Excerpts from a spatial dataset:
= = = = = = =
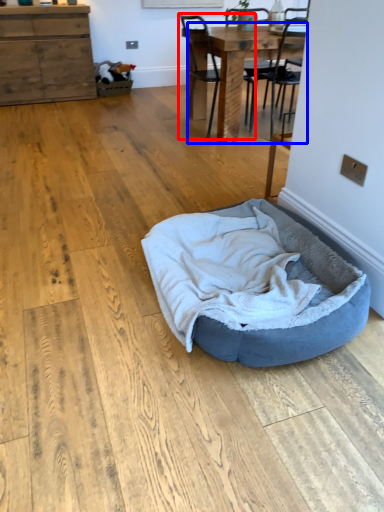
Question: Which object is further to the camera taking this photo, chair (highlighted by a red box) or table (highlighted by a blue box)?

Choices:
 (A) chair
 (B) table

Answer: (A)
= = = = = = =
**EXERCISE PROMPT**
Format every line of the records above as a JSON list of strings, one string per line, omitting blank lines and leaving out the picture.

**THE RESPONSE**
[
  "Question: Which object is further to the camera taking this photo, chair (highlighted by a red box) or table (highlighted by a blue box)?",
  "Choices:",
  " (A) chair",
  " (B) table",
  "Answer: (A)"
]